BEGIN Supplied records

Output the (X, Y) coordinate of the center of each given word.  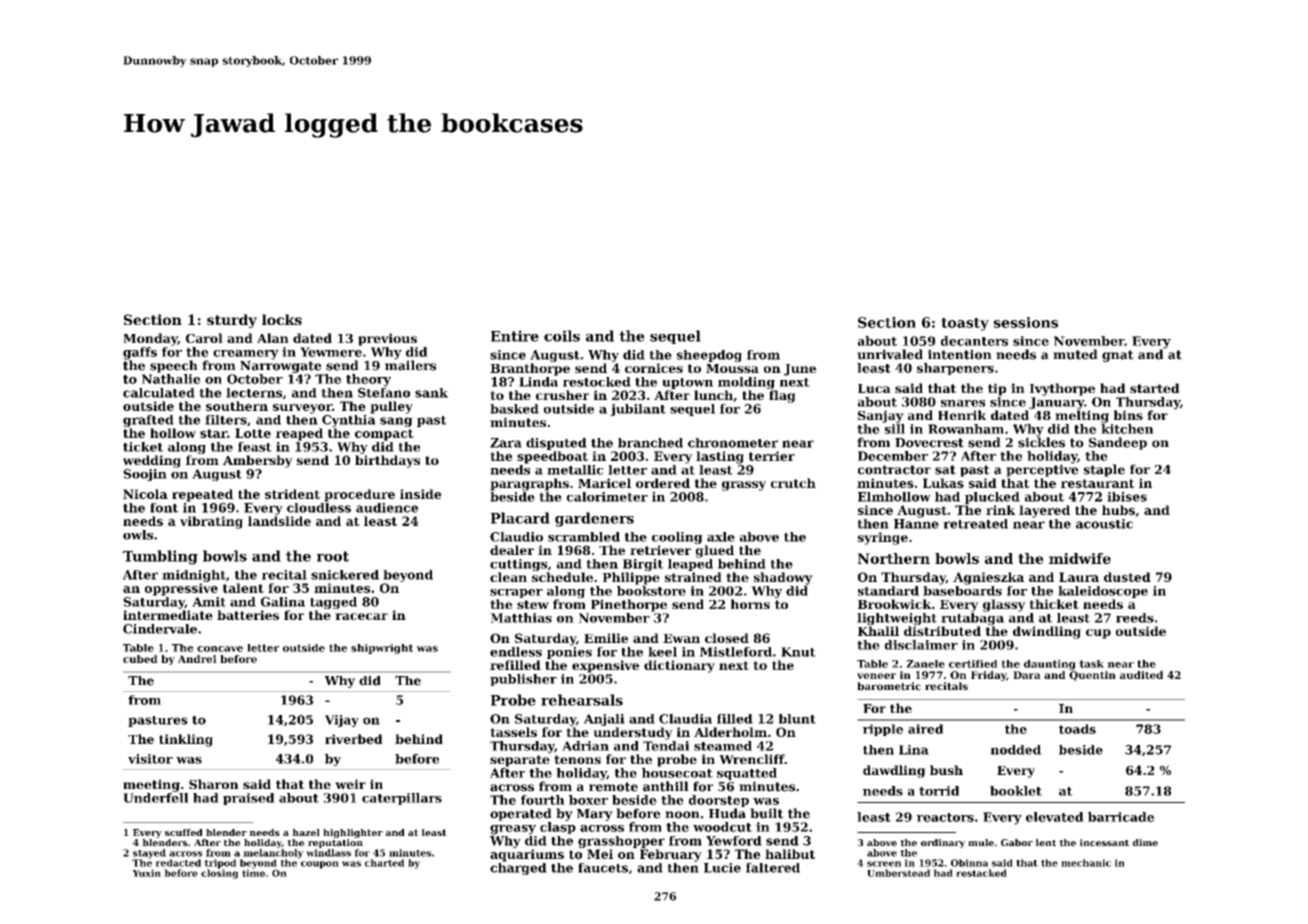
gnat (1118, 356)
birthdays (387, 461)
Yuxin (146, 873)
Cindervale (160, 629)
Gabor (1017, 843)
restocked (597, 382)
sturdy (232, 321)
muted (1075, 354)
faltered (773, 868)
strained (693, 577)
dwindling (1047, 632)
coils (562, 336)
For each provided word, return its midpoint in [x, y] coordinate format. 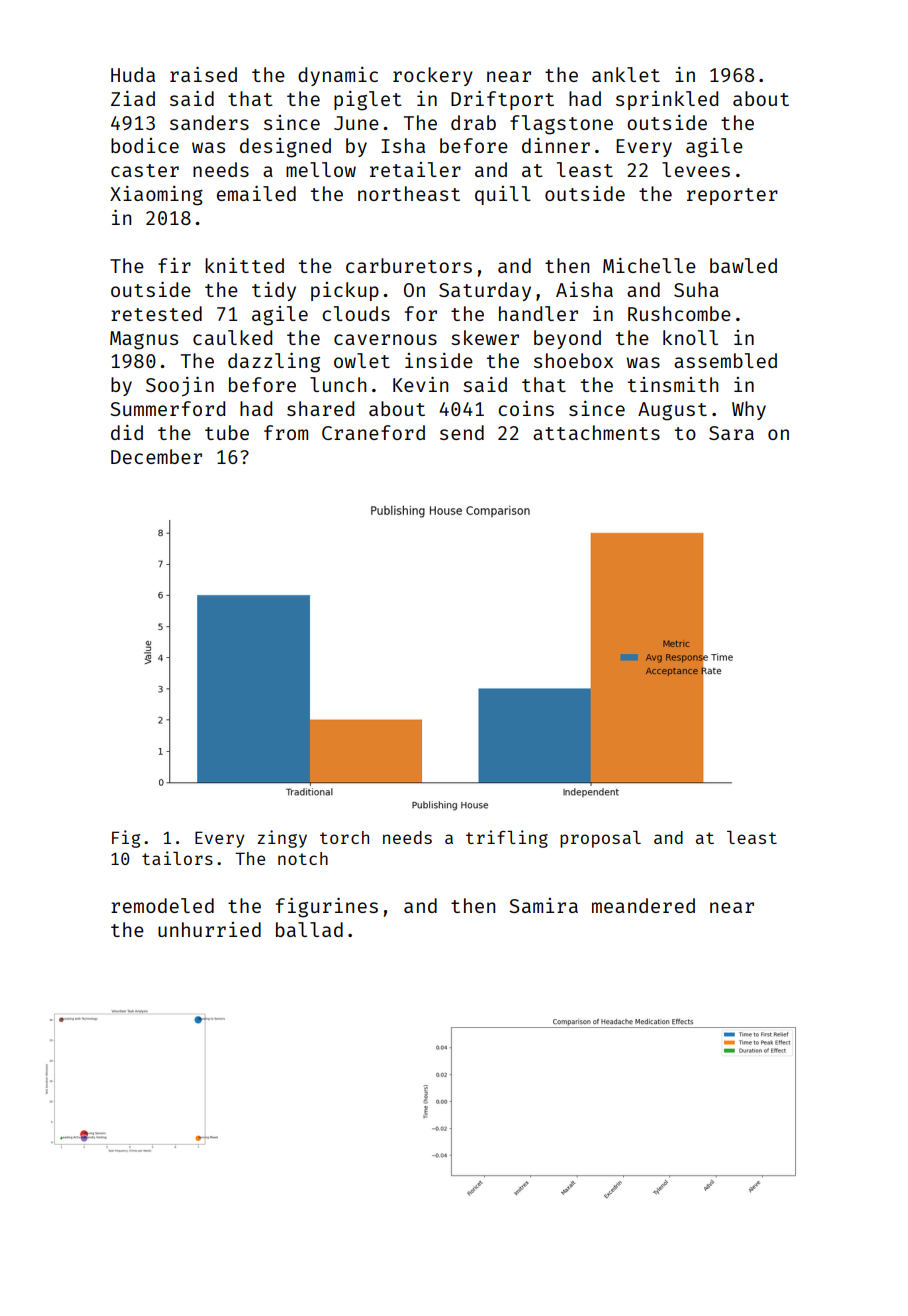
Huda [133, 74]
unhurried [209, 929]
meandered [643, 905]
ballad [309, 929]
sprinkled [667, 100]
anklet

END Supplied records

> **Problem**:
Repeat the records word for word, from the line with "For each provided" through the end of the records, and leave the pictures out.

> **Solved problem**:
For each provided word, return its midpoint in [x, y] coordinate format. 
Huda [133, 74]
unhurried [209, 929]
meandered [643, 905]
ballad [309, 929]
sprinkled [667, 100]
anklet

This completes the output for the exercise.